··· Information provided

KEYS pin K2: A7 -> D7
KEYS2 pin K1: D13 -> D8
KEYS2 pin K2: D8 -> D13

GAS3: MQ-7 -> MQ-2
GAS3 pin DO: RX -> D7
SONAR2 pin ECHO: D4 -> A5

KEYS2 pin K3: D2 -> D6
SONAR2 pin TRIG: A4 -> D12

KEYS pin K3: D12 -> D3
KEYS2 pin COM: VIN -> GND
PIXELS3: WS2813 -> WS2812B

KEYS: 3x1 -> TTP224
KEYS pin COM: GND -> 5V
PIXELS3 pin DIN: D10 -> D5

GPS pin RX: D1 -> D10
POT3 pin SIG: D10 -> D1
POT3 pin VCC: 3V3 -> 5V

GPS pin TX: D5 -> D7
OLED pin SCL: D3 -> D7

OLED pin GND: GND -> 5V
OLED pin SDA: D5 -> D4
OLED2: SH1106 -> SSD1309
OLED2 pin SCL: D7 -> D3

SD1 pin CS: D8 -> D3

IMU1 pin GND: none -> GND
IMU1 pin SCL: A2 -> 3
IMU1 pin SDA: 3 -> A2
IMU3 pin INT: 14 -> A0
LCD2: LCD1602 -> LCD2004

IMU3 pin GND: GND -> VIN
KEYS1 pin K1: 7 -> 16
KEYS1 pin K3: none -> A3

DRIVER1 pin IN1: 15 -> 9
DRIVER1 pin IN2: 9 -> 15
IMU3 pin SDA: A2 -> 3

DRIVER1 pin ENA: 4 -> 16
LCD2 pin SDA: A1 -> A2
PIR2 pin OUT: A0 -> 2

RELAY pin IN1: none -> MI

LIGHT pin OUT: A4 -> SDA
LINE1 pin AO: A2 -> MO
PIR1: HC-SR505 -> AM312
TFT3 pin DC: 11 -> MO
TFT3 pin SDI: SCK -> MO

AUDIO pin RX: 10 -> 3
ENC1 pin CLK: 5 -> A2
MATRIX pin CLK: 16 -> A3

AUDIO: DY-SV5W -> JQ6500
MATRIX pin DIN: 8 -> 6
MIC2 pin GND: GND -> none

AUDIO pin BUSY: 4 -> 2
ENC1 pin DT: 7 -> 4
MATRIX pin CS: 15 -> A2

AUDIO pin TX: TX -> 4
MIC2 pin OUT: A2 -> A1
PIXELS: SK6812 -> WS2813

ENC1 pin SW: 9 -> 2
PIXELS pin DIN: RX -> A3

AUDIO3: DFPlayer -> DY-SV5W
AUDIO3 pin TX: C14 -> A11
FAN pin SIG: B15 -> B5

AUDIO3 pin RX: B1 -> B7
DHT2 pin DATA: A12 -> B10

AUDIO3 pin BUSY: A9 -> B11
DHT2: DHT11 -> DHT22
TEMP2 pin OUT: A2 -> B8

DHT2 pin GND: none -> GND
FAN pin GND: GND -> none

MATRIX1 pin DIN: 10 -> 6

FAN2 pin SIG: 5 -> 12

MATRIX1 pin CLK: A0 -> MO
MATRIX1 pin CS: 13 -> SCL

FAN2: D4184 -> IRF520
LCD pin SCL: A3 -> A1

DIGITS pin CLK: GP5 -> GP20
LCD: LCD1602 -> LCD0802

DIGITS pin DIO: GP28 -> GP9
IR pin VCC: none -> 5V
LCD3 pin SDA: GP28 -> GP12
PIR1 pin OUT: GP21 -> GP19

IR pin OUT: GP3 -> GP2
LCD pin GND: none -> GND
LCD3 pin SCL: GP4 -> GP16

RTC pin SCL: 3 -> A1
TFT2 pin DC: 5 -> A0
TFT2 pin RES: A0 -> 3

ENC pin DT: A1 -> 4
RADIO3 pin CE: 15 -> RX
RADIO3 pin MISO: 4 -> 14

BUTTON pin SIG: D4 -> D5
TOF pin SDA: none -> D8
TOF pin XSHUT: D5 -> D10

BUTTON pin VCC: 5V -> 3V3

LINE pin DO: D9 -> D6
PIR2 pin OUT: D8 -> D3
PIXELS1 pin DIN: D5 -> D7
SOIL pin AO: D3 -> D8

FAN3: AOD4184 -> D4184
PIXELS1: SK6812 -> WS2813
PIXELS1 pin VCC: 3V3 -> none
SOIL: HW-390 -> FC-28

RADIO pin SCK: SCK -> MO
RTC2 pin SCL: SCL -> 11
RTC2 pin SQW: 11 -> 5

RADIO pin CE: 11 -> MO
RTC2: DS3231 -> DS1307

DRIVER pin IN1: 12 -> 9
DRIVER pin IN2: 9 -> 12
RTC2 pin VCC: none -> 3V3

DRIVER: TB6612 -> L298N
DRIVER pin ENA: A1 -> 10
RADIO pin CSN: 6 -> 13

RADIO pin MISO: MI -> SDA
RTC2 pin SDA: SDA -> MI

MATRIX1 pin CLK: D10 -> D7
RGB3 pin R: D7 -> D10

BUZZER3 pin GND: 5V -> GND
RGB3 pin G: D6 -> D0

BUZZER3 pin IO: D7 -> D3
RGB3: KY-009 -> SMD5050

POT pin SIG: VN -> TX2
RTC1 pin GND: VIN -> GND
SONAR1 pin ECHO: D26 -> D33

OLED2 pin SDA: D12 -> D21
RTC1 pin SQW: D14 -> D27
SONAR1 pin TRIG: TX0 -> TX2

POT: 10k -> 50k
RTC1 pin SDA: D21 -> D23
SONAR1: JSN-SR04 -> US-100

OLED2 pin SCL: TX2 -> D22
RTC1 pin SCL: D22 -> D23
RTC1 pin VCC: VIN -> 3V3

······

● Activity: Find where the line with "TFT2 pin RES: A0 -> 3" sits in the material above, then copy exactly from it through the line with "RTC2 pin SCL: SCL -> 11". Add no other line.

● Answer space:
TFT2 pin RES: A0 -> 3

ENC pin DT: A1 -> 4
RADIO3 pin CE: 15 -> RX
RADIO3 pin MISO: 4 -> 14

BUTTON pin SIG: D4 -> D5
TOF pin SDA: none -> D8
TOF pin XSHUT: D5 -> D10

BUTTON pin VCC: 5V -> 3V3

LINE pin DO: D9 -> D6
PIR2 pin OUT: D8 -> D3
PIXELS1 pin DIN: D5 -> D7
SOIL pin AO: D3 -> D8

FAN3: AOD4184 -> D4184
PIXELS1: SK6812 -> WS2813
PIXELS1 pin VCC: 3V3 -> none
SOIL: HW-390 -> FC-28

RADIO pin SCK: SCK -> MO
RTC2 pin SCL: SCL -> 11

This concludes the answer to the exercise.